-- PROVIDED RECORDS --
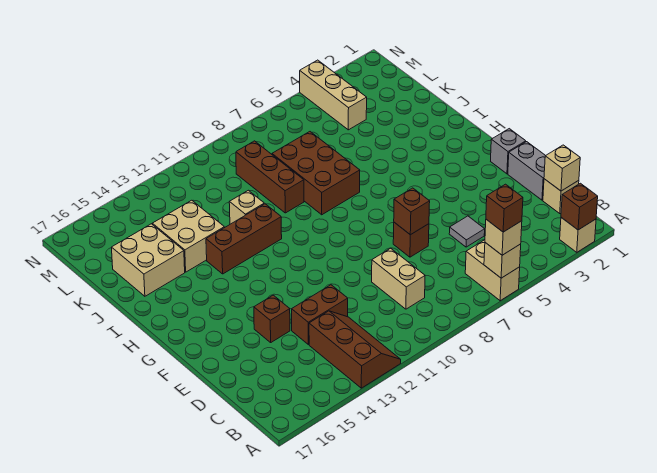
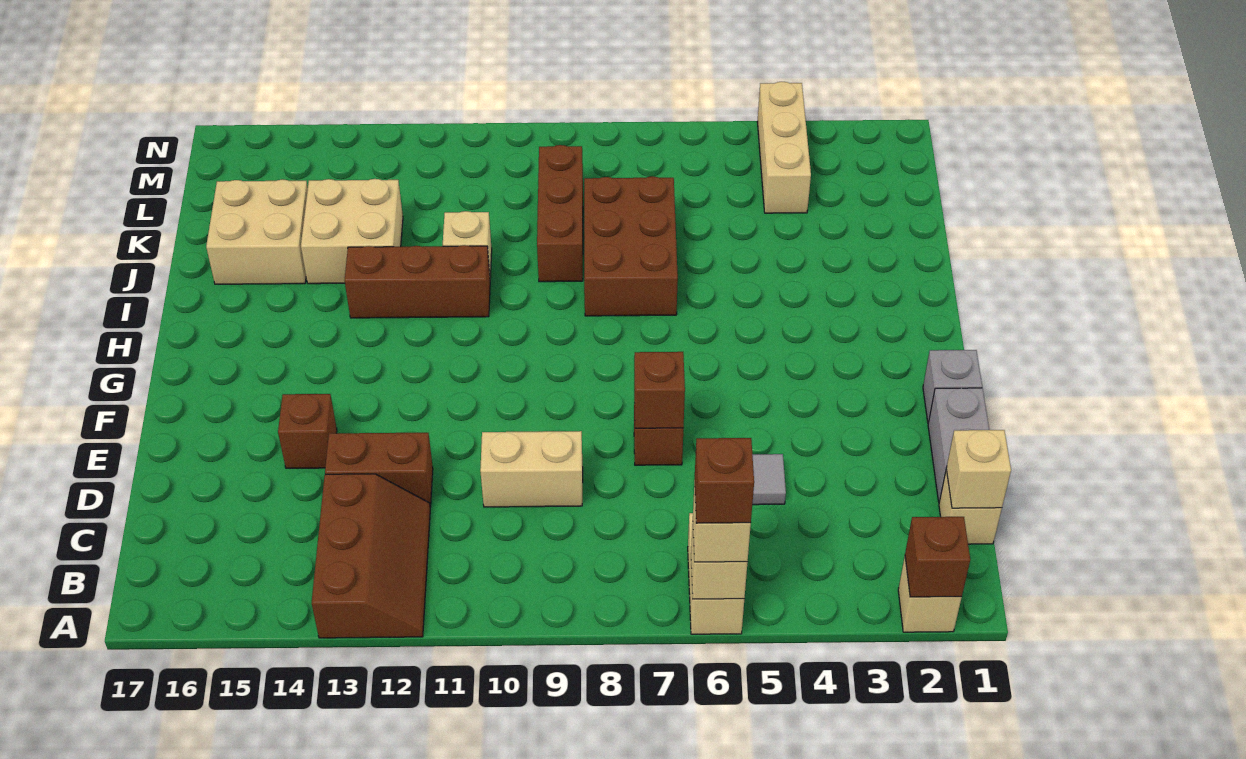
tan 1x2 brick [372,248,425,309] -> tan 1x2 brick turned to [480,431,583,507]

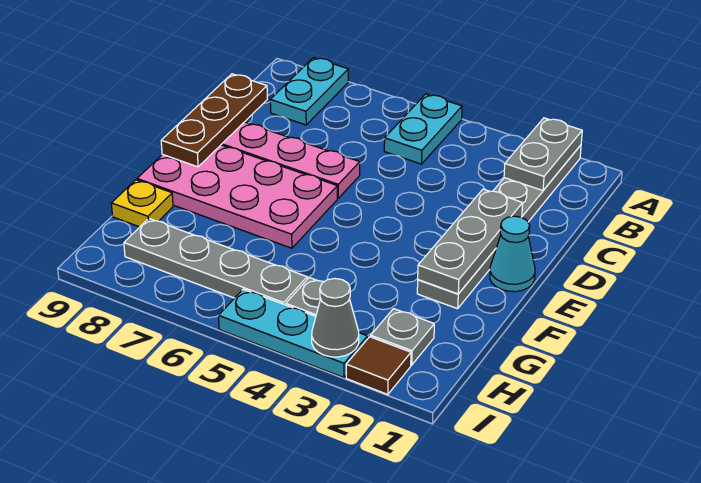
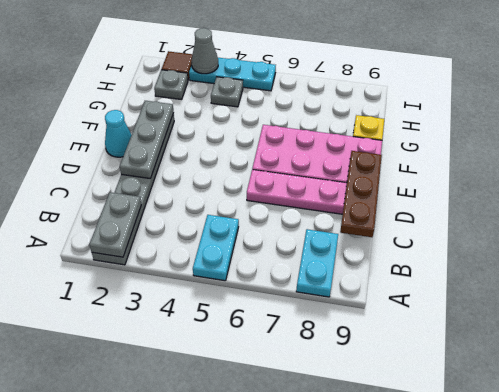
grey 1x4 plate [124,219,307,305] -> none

* * *

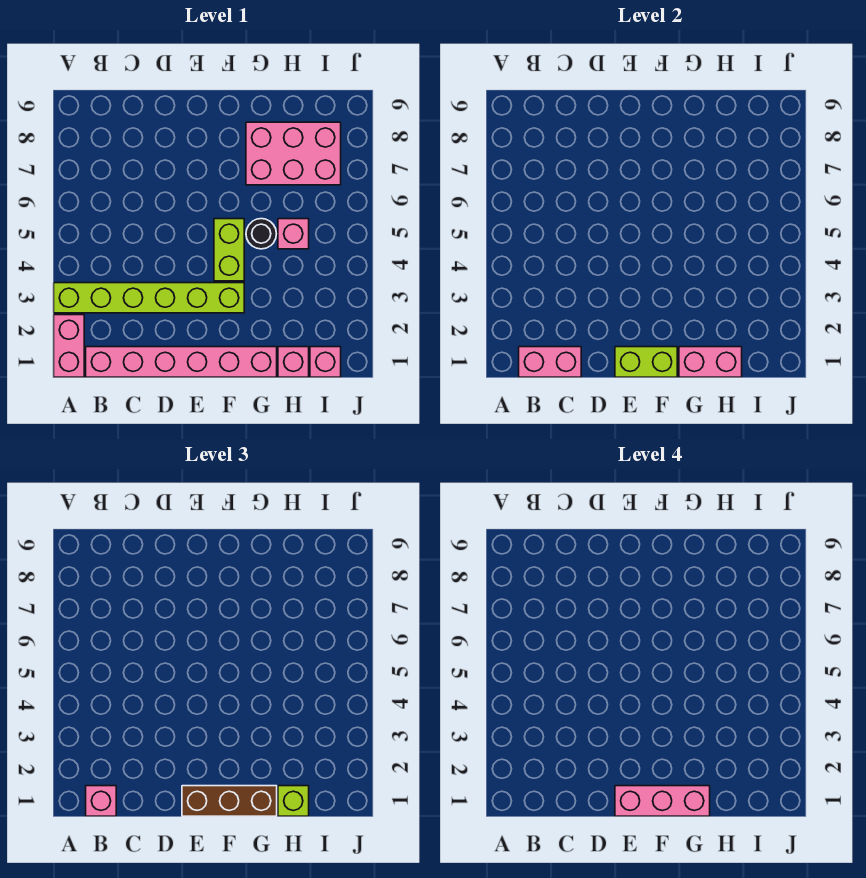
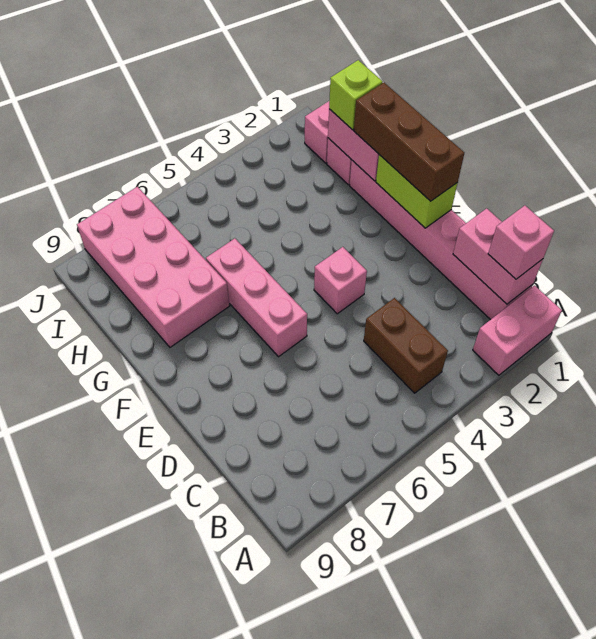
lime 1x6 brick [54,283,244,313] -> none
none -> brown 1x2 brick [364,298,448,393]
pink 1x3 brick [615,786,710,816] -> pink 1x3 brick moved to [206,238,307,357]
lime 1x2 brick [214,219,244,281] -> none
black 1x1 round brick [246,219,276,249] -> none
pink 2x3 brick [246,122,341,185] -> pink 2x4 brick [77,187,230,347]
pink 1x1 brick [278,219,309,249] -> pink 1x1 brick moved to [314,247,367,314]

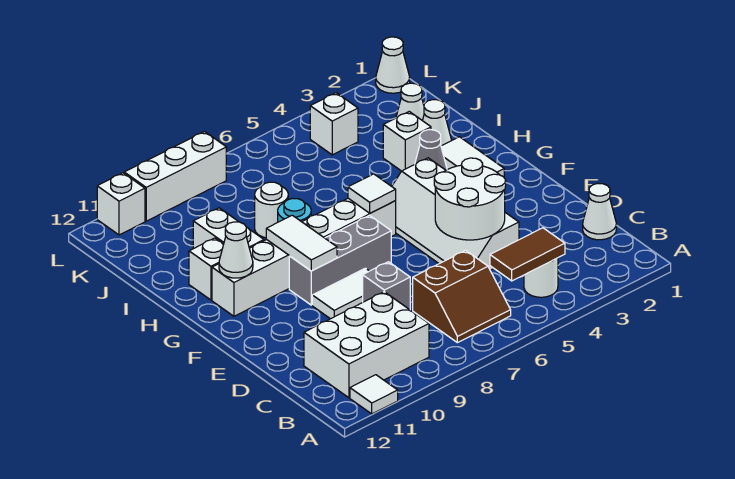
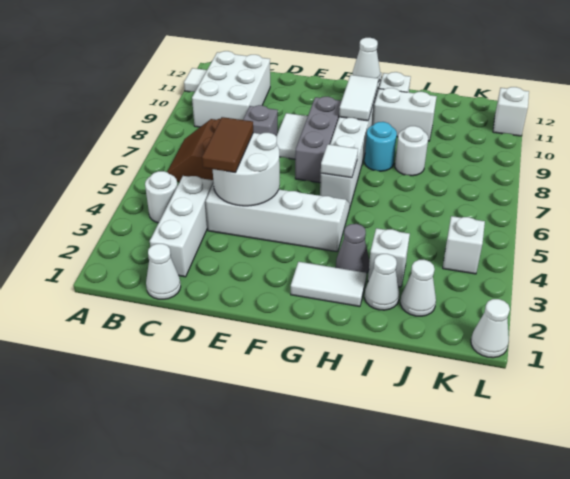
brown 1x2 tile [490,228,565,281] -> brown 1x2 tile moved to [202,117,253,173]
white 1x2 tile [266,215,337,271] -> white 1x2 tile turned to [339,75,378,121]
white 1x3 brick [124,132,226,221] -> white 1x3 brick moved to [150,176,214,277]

-- YOUR OBJECTIVE --
The required output is the stretch of entries above from the line containing "lime 1x6 brick [54,283,244,313] -> none" through the line containing "black 1x1 round", reproduced exactly.

-- REPLY TO THE EXERCISE --
lime 1x6 brick [54,283,244,313] -> none
none -> brown 1x2 brick [364,298,448,393]
pink 1x3 brick [615,786,710,816] -> pink 1x3 brick moved to [206,238,307,357]
lime 1x2 brick [214,219,244,281] -> none
black 1x1 round brick [246,219,276,249] -> none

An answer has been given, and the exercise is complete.